Work instruction> Filter the records below, keeping only lines with the string "blue".
*** Excerpted data Section Begins ***
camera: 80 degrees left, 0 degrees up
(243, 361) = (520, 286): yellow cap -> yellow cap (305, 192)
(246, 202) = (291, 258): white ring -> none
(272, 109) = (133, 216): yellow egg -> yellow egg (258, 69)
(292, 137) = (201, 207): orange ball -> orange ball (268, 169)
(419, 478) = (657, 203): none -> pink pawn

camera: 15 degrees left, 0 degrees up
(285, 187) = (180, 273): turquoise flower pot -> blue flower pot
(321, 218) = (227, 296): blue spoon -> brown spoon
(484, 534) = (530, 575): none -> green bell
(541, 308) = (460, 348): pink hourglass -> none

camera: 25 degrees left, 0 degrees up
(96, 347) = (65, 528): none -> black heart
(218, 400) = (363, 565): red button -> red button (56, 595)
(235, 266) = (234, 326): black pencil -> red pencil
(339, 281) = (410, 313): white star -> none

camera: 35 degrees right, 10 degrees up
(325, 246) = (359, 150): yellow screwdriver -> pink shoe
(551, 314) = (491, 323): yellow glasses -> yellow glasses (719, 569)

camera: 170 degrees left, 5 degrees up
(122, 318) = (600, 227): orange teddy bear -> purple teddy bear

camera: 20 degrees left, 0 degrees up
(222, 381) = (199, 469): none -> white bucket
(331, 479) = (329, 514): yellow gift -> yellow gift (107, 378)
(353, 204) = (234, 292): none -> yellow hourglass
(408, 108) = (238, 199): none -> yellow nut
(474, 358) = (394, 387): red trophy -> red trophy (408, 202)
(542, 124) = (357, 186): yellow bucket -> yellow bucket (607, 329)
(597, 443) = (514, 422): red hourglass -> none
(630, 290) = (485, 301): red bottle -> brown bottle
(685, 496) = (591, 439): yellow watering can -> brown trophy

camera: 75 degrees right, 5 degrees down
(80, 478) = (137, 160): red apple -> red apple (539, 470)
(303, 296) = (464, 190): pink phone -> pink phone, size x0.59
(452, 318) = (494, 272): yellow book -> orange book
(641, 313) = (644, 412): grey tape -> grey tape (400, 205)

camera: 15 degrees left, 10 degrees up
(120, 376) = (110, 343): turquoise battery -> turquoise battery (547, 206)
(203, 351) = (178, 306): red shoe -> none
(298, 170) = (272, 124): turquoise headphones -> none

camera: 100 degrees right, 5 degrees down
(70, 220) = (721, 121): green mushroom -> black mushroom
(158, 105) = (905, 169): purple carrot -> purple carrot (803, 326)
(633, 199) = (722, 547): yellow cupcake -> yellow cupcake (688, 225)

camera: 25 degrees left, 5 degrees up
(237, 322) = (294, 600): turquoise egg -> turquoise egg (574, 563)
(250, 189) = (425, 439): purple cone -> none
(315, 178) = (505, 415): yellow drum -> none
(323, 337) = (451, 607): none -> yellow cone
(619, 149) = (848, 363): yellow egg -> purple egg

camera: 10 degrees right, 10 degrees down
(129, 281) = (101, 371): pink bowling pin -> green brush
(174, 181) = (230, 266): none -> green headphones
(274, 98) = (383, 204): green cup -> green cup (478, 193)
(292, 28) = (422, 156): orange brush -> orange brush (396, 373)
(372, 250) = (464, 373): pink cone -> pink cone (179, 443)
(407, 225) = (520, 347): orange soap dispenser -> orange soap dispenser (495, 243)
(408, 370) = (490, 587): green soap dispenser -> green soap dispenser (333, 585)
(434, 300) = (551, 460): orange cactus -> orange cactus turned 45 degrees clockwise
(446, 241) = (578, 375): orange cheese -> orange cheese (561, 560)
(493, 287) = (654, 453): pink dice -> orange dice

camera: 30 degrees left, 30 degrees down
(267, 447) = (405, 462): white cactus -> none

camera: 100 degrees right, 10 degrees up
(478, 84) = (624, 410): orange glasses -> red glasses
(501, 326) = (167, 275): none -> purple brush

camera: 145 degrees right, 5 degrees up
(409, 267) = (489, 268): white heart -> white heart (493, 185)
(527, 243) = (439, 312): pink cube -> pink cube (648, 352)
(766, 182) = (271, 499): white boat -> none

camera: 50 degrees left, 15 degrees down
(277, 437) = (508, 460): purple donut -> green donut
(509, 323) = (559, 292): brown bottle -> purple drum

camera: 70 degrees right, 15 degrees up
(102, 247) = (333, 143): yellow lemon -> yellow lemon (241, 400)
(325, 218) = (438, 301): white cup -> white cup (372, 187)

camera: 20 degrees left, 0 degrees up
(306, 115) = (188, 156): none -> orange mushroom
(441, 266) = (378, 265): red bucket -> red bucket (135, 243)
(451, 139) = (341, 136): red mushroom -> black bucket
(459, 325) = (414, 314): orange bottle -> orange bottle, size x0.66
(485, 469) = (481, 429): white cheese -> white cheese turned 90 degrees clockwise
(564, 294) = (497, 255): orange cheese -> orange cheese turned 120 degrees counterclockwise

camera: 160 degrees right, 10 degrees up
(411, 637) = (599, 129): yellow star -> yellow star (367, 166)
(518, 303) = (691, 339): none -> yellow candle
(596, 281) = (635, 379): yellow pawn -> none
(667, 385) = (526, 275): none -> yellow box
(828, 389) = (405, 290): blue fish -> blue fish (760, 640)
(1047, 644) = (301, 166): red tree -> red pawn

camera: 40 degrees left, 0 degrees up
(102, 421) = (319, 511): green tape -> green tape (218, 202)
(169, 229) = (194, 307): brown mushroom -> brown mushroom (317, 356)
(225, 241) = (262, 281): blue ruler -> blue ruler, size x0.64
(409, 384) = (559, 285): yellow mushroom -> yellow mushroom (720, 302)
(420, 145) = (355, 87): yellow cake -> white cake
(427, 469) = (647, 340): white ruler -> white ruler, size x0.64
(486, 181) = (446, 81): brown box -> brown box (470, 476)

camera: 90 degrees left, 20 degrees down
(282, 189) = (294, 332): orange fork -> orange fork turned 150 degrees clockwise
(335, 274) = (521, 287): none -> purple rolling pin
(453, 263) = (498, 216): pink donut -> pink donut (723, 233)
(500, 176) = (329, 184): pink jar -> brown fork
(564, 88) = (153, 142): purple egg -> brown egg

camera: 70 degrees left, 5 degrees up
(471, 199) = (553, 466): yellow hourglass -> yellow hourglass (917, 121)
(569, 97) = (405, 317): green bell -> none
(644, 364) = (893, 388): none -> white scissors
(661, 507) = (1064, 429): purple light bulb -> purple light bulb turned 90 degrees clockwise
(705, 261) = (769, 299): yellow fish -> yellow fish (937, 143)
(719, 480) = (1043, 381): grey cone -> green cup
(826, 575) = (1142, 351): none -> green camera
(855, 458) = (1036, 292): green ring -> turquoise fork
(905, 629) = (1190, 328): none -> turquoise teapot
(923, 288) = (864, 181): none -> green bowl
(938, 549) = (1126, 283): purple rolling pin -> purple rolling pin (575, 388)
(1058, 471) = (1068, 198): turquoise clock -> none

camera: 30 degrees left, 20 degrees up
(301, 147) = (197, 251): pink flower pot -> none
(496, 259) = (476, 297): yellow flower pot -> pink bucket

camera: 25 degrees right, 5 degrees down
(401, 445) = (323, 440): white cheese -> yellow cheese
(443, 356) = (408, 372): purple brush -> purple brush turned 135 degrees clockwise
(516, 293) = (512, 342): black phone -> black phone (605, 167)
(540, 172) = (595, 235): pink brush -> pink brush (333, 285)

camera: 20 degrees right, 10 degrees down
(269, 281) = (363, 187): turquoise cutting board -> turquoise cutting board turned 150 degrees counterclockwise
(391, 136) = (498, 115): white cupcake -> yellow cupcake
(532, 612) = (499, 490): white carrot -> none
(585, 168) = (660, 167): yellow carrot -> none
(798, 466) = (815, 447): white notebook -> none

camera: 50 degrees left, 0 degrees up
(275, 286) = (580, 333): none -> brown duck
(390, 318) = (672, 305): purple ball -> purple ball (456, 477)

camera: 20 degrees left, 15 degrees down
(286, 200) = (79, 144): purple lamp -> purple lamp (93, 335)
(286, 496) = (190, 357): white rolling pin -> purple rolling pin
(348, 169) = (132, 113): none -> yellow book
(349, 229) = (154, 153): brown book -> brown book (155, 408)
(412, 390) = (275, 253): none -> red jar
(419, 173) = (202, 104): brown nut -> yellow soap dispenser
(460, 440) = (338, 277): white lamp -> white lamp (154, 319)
*** Excerpted data Section Ends ***
Your solution>
(285, 187) = (180, 273): turquoise flower pot -> blue flower pot
(321, 218) = (227, 296): blue spoon -> brown spoon
(828, 389) = (405, 290): blue fish -> blue fish (760, 640)
(225, 241) = (262, 281): blue ruler -> blue ruler, size x0.64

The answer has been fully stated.